■ Exercise instructions ■
Using the entries that follow, collect the lines where the word "repainted" appears.

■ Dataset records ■
Start of Block

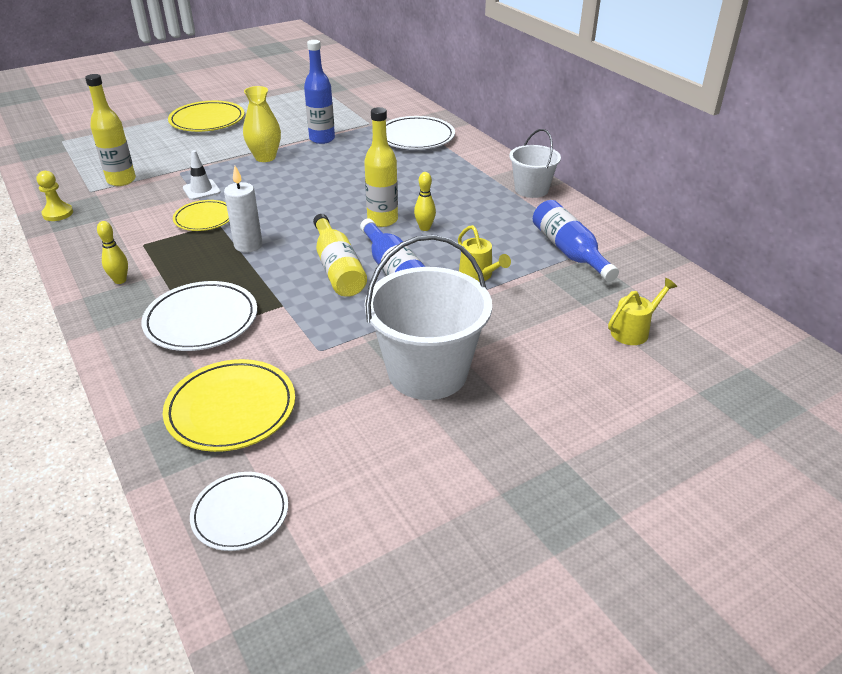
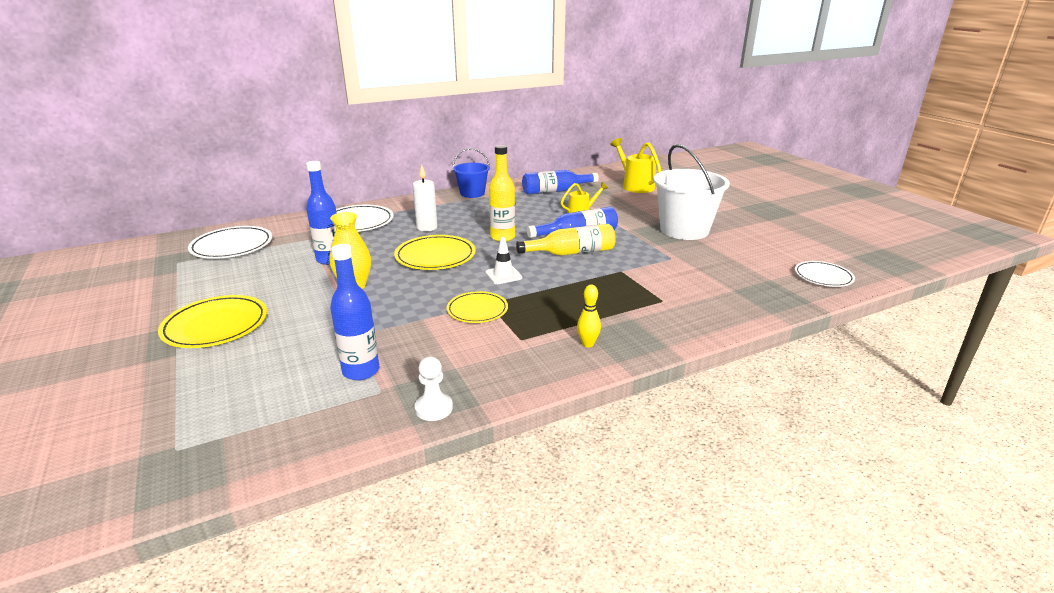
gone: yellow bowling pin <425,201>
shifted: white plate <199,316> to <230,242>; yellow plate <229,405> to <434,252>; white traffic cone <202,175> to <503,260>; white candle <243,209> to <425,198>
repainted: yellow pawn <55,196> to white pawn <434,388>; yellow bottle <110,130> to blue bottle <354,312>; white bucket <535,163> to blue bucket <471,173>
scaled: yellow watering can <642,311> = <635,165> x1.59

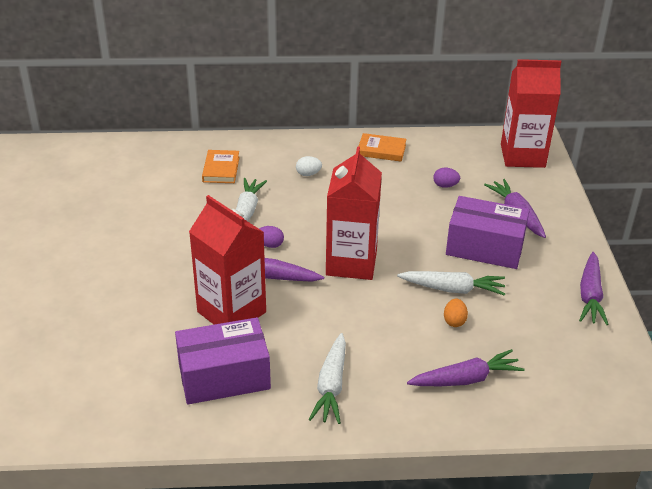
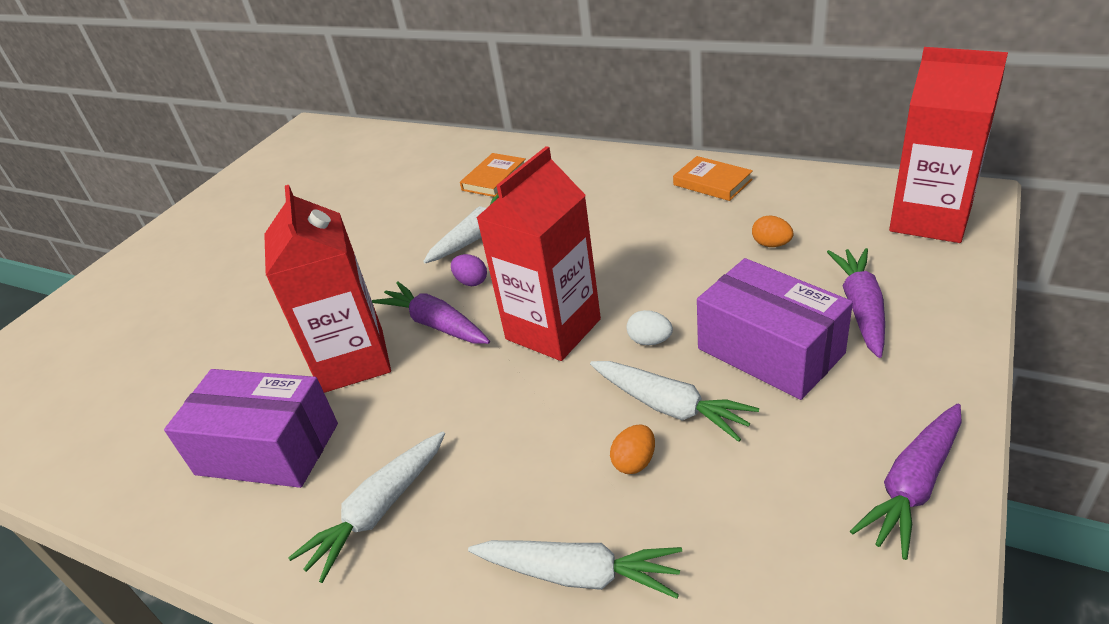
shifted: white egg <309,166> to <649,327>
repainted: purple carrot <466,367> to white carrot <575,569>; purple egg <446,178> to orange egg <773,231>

End of Block

■ Answer for this exercise ■
repainted: yellow pawn <55,196> to white pawn <434,388>; yellow bottle <110,130> to blue bottle <354,312>; white bucket <535,163> to blue bucket <471,173>
repainted: purple carrot <466,367> to white carrot <575,569>; purple egg <446,178> to orange egg <773,231>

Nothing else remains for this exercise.